= EXERCISE INPUT =
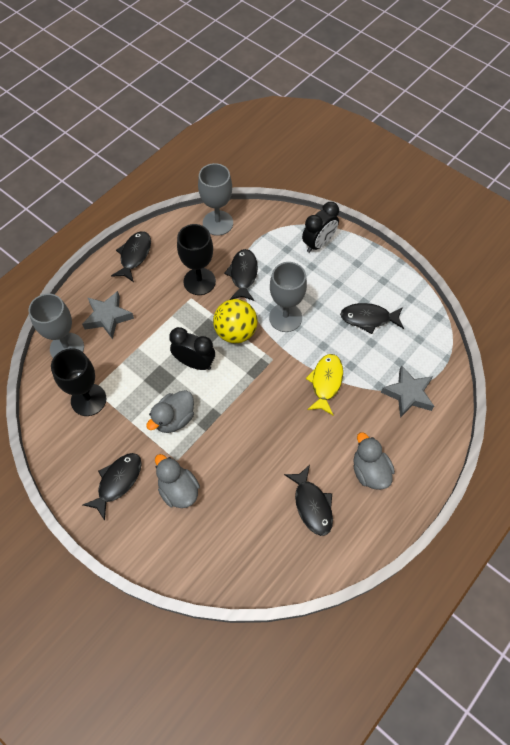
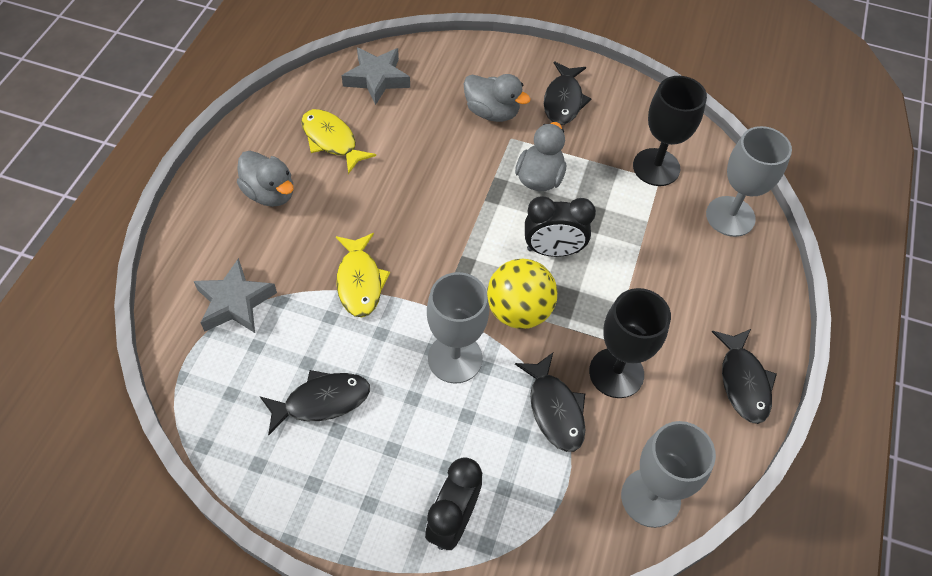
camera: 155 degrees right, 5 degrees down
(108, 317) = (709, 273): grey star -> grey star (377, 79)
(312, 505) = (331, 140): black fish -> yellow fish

---

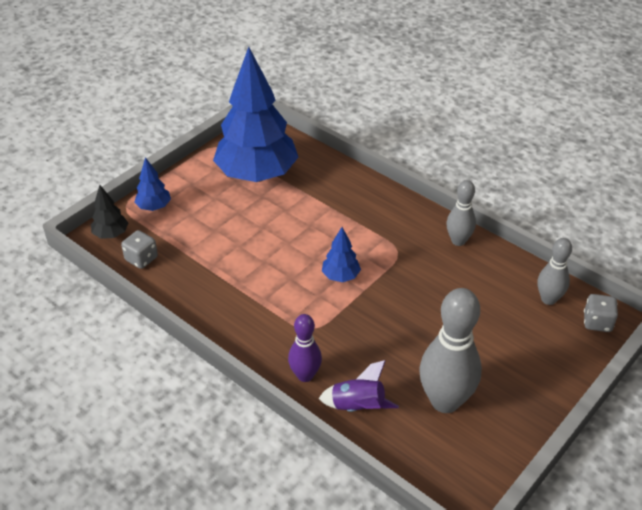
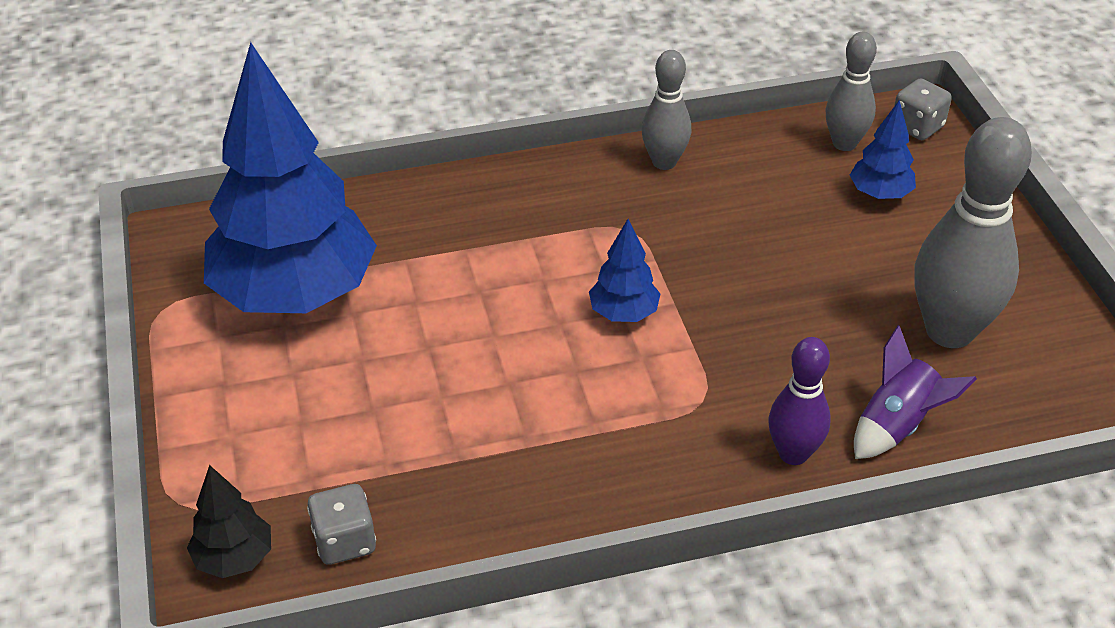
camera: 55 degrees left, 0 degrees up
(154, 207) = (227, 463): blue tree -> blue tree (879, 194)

= EXERCISE GOAL =
Your answer must be the lines above from the one containing "camera: 55 degrees left, 0 degrees up" to the one containing "(154, 207) = (227, 463): blue", both included, restated word for word.

= THE COMPLETED TASK =
camera: 55 degrees left, 0 degrees up
(154, 207) = (227, 463): blue tree -> blue tree (879, 194)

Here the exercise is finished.